What you need to do> The line containing "turquoise brush: 4 -> 2" and every line after it, through the last one below: output exactly these and nothing else.

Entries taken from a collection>
◆ ◆ ◆ ◆
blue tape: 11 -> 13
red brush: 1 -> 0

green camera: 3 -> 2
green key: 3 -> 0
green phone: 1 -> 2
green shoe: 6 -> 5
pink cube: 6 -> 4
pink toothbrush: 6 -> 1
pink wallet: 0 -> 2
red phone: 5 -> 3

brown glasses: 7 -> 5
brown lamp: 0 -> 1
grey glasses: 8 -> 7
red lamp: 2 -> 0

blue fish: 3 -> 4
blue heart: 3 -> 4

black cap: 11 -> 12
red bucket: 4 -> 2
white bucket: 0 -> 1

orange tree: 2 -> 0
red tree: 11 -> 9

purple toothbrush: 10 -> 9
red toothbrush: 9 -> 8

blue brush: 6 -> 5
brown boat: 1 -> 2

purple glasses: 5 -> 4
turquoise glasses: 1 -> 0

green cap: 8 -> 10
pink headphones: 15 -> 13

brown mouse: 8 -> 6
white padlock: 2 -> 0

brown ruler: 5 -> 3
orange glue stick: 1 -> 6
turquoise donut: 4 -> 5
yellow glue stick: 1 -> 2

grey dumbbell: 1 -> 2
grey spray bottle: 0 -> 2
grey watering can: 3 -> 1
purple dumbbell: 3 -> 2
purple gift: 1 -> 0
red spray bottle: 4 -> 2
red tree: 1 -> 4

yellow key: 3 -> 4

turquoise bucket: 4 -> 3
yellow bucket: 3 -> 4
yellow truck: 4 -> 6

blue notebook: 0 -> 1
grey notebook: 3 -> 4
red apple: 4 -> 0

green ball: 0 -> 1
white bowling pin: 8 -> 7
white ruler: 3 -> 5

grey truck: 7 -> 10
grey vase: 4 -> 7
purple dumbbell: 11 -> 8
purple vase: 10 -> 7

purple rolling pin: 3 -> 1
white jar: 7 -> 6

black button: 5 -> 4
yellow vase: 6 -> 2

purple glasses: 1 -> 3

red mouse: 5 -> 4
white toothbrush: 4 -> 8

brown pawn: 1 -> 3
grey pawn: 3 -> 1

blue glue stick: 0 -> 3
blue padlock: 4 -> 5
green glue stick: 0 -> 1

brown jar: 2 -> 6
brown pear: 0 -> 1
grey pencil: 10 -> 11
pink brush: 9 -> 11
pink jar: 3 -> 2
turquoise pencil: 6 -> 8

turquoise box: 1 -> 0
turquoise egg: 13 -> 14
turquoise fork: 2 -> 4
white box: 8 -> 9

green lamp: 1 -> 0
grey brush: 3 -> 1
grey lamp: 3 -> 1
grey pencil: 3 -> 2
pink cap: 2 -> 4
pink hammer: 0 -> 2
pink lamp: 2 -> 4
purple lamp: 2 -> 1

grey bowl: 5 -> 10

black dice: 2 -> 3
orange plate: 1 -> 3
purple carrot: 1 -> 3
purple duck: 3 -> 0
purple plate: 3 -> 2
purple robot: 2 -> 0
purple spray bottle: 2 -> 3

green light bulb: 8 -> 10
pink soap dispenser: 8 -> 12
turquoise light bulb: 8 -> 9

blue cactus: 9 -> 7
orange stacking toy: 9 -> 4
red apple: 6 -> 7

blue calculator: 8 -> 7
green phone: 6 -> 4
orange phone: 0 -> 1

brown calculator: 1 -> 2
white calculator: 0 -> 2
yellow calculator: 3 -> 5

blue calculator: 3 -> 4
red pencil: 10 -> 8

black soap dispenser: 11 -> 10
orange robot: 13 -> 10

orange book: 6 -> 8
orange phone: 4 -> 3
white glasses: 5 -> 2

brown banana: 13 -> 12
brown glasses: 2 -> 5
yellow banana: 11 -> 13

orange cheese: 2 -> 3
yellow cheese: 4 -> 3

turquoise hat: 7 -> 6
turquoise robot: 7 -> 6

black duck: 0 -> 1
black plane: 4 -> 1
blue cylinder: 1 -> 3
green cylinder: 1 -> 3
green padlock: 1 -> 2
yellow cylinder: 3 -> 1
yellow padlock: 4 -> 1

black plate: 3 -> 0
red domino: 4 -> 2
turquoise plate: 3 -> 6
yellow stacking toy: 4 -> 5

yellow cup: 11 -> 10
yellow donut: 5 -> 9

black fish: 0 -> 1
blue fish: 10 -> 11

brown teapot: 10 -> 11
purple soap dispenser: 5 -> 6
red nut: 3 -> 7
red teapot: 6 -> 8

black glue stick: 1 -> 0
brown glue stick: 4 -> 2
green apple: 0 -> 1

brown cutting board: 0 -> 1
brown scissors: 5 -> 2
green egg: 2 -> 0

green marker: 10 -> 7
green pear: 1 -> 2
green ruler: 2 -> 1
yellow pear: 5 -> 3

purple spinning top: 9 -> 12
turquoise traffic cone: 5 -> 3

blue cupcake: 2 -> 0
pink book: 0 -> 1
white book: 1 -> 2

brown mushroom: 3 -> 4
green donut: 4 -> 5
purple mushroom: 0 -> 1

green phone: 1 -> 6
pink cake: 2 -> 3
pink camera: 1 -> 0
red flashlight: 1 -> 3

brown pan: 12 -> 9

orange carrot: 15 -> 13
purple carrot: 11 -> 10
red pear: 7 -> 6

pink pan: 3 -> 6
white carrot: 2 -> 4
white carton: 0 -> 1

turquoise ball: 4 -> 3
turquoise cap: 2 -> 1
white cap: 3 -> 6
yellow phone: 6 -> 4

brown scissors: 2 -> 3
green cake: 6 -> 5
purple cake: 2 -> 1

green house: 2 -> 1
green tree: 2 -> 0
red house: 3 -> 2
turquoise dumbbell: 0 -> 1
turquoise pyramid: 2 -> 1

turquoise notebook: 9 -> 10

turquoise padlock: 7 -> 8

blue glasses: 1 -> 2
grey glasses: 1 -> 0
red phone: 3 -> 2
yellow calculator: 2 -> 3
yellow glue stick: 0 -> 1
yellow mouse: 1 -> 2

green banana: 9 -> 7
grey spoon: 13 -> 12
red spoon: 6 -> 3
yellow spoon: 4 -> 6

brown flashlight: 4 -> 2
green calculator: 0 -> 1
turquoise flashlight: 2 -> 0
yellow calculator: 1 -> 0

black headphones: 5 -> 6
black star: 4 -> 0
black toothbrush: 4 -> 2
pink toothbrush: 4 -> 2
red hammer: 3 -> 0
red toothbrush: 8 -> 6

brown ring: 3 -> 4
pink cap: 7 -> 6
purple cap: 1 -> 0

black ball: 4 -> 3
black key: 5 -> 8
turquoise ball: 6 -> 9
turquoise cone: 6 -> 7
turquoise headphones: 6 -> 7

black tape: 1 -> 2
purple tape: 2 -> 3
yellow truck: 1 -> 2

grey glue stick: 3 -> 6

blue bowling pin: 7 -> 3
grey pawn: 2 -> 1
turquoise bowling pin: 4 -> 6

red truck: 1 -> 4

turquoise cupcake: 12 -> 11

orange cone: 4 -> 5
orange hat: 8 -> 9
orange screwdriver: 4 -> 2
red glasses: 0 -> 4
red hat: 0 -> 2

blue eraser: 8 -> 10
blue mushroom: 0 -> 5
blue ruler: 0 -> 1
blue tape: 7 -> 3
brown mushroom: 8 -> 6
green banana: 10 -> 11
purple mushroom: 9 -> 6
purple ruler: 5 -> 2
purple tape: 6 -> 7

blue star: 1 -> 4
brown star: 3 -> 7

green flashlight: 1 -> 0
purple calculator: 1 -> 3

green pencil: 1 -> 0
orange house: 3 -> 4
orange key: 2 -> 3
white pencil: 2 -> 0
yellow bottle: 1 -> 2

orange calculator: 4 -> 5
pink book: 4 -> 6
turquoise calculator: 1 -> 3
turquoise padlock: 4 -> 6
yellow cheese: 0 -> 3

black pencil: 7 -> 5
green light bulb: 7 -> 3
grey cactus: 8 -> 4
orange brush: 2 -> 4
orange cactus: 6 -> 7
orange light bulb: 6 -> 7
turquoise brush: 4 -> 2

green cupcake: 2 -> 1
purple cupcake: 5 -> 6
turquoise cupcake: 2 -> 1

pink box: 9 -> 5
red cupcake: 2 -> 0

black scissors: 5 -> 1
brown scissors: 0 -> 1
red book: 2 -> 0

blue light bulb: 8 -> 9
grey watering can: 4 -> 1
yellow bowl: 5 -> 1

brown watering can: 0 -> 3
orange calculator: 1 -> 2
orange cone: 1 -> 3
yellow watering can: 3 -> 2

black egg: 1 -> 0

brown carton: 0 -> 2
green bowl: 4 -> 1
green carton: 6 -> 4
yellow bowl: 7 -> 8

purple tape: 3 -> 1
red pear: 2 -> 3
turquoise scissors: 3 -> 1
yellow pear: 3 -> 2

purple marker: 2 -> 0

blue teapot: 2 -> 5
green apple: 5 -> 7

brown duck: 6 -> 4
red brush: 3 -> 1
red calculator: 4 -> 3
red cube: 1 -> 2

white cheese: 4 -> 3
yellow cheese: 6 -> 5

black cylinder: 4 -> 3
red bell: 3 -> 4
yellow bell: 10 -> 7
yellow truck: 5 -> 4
◆ ◆ ◆ ◆
Solution for this exercise>
turquoise brush: 4 -> 2

green cupcake: 2 -> 1
purple cupcake: 5 -> 6
turquoise cupcake: 2 -> 1

pink box: 9 -> 5
red cupcake: 2 -> 0

black scissors: 5 -> 1
brown scissors: 0 -> 1
red book: 2 -> 0

blue light bulb: 8 -> 9
grey watering can: 4 -> 1
yellow bowl: 5 -> 1

brown watering can: 0 -> 3
orange calculator: 1 -> 2
orange cone: 1 -> 3
yellow watering can: 3 -> 2

black egg: 1 -> 0

brown carton: 0 -> 2
green bowl: 4 -> 1
green carton: 6 -> 4
yellow bowl: 7 -> 8

purple tape: 3 -> 1
red pear: 2 -> 3
turquoise scissors: 3 -> 1
yellow pear: 3 -> 2

purple marker: 2 -> 0

blue teapot: 2 -> 5
green apple: 5 -> 7

brown duck: 6 -> 4
red brush: 3 -> 1
red calculator: 4 -> 3
red cube: 1 -> 2

white cheese: 4 -> 3
yellow cheese: 6 -> 5

black cylinder: 4 -> 3
red bell: 3 -> 4
yellow bell: 10 -> 7
yellow truck: 5 -> 4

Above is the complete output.